--- Data for analysis ---
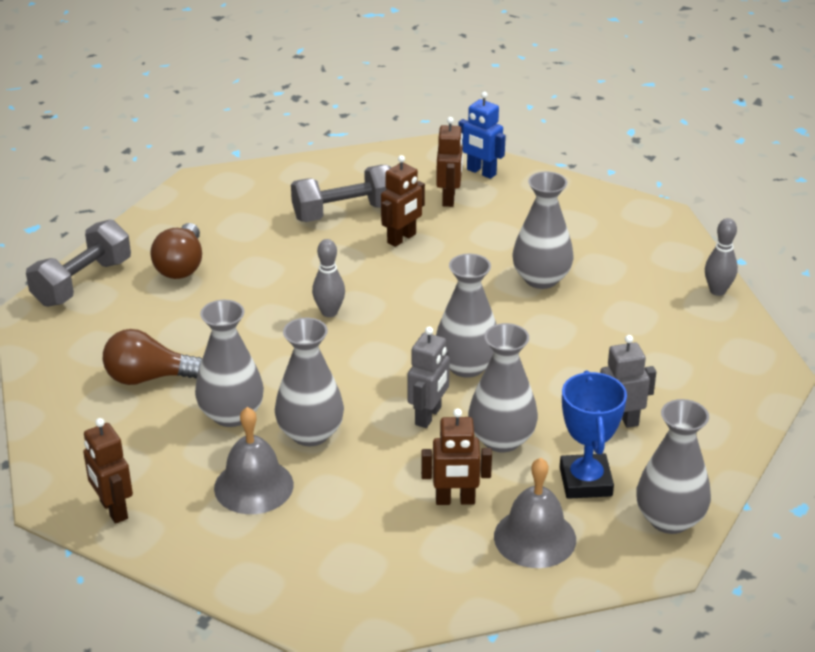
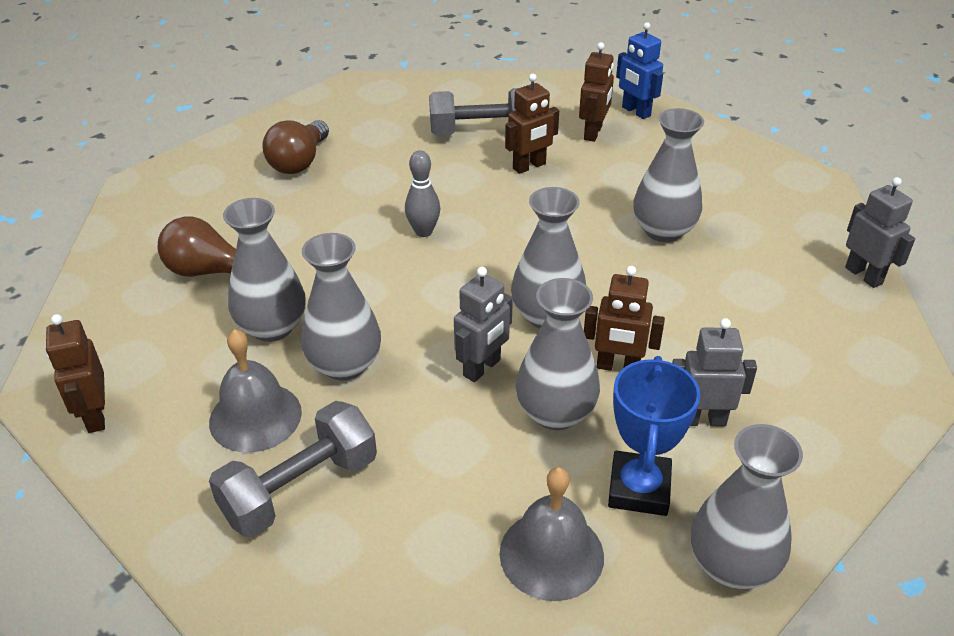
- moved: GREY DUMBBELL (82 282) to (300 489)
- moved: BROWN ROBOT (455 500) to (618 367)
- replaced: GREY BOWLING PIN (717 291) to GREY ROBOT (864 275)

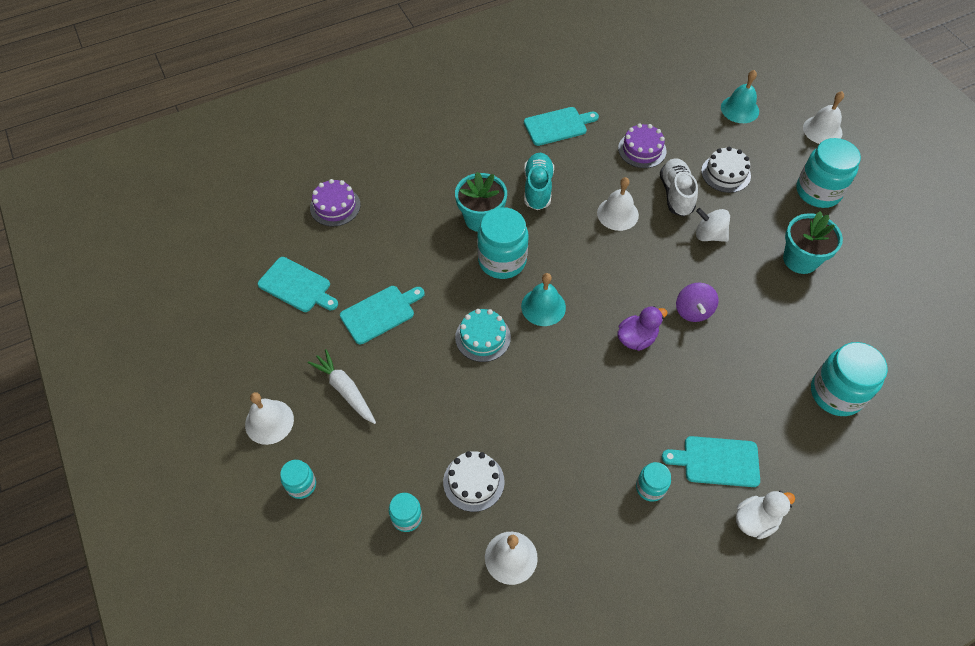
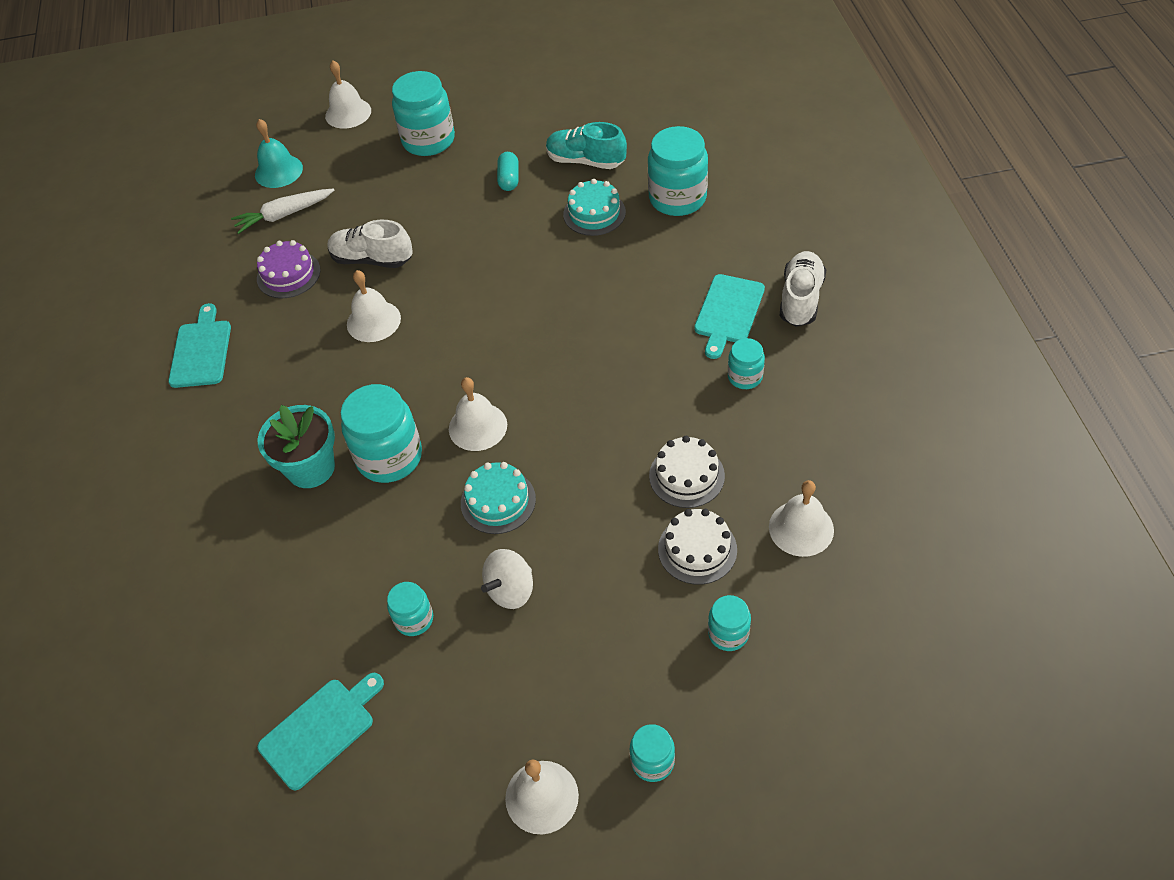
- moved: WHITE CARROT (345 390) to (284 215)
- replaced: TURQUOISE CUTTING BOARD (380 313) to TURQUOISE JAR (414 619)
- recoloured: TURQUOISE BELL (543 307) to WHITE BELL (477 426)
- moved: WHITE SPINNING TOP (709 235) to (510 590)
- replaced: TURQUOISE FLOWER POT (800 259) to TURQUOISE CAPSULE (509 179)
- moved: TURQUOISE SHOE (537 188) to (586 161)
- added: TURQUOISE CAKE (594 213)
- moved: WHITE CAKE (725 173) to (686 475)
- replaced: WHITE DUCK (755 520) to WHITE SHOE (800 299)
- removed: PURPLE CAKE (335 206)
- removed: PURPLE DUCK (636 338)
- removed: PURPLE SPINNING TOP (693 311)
---
--- Data for analysis ---
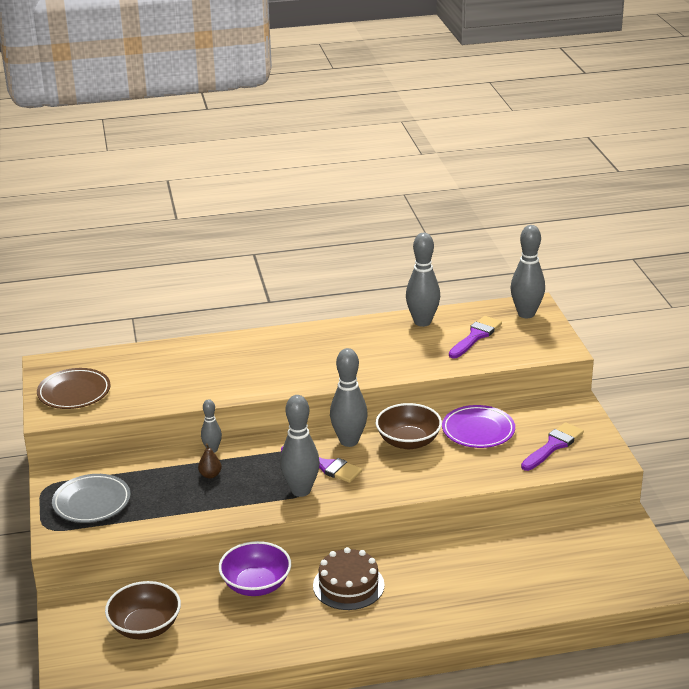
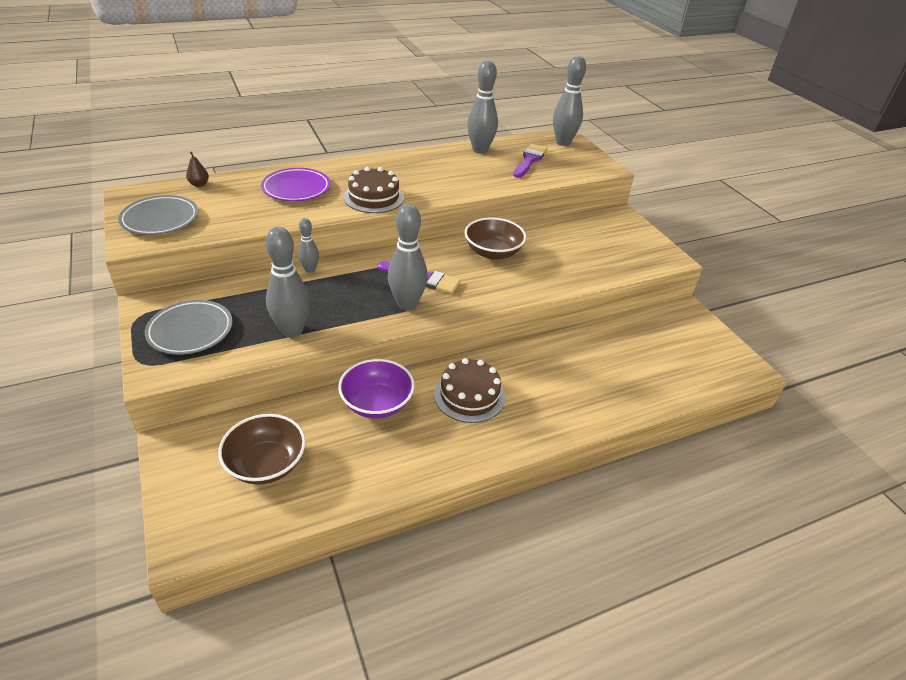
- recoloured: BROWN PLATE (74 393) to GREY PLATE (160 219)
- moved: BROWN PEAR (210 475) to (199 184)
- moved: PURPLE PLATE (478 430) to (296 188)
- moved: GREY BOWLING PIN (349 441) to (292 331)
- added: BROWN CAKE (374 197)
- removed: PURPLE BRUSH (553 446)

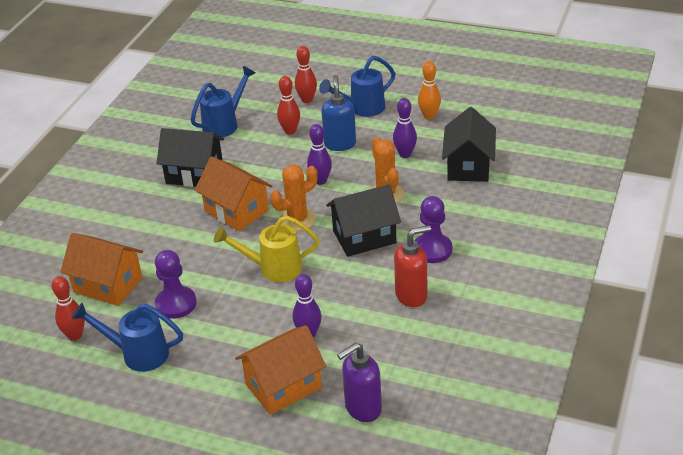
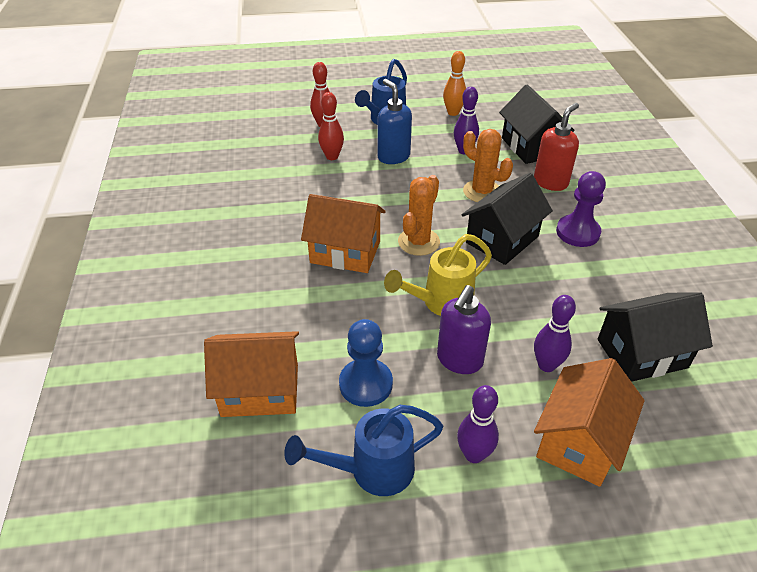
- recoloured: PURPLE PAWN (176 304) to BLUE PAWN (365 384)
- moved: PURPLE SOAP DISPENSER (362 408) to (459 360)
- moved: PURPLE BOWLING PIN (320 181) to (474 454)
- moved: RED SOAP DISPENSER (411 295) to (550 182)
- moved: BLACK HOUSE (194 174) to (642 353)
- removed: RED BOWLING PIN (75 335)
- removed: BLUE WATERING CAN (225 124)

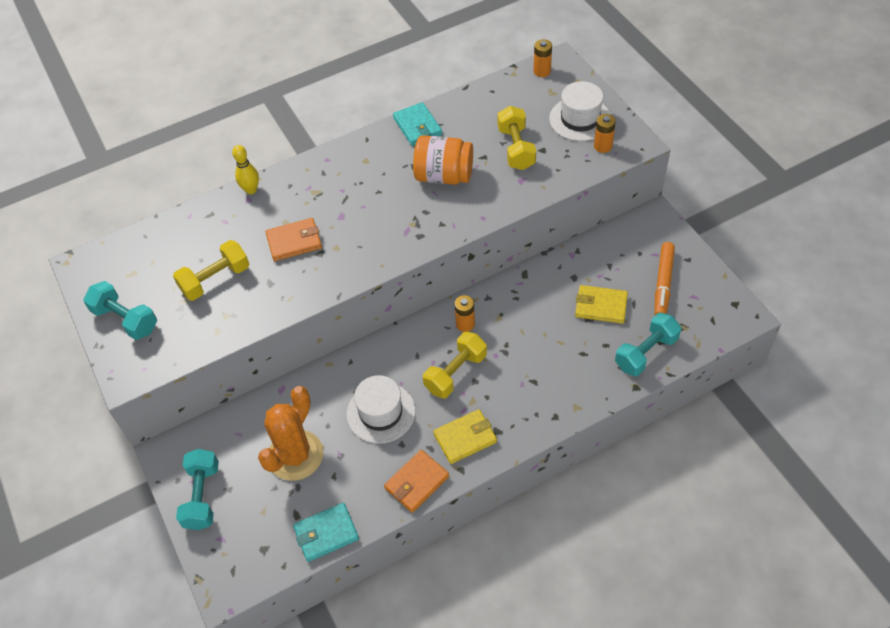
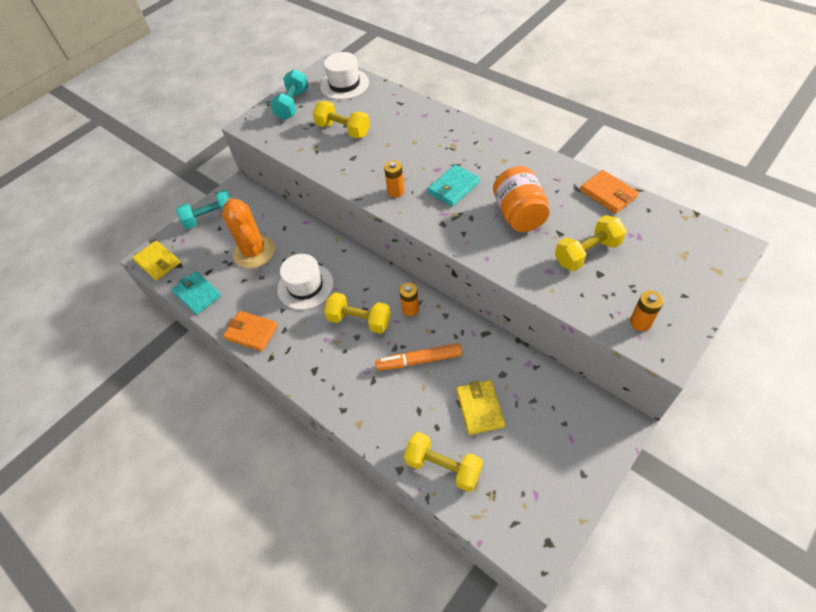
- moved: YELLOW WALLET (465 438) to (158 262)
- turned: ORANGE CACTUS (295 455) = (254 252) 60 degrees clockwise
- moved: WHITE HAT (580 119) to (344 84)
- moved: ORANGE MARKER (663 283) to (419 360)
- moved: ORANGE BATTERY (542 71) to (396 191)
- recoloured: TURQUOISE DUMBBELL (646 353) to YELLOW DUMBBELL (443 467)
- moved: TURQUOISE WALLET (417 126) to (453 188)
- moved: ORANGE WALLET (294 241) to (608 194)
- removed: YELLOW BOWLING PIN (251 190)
---
--- Data for analysis ---
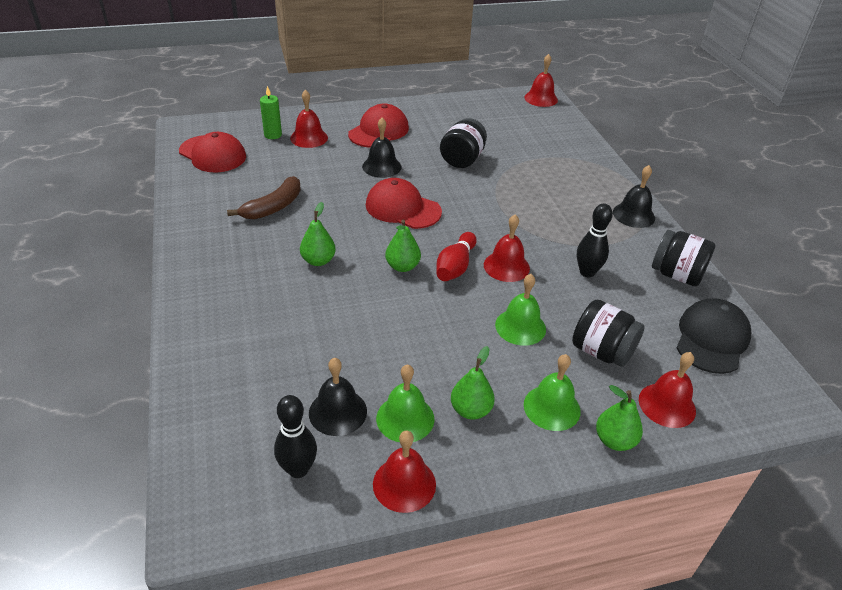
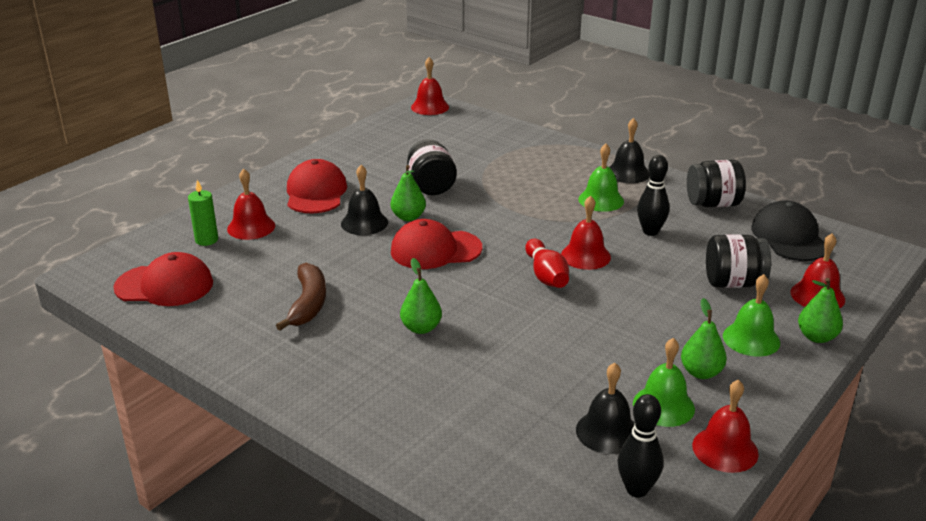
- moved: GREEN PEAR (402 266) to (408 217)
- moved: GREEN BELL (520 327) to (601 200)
---
* What you will do
The expected output is exactly the lines of the listing above between the line holding "- moved: GREY DUMBBELL (82 282) to (300 489)" and the line holding "- moved: BROWN ROBOT (455 500) to (618 367)", inclusive.

* Response for this exercise
- moved: GREY DUMBBELL (82 282) to (300 489)
- moved: BROWN ROBOT (455 500) to (618 367)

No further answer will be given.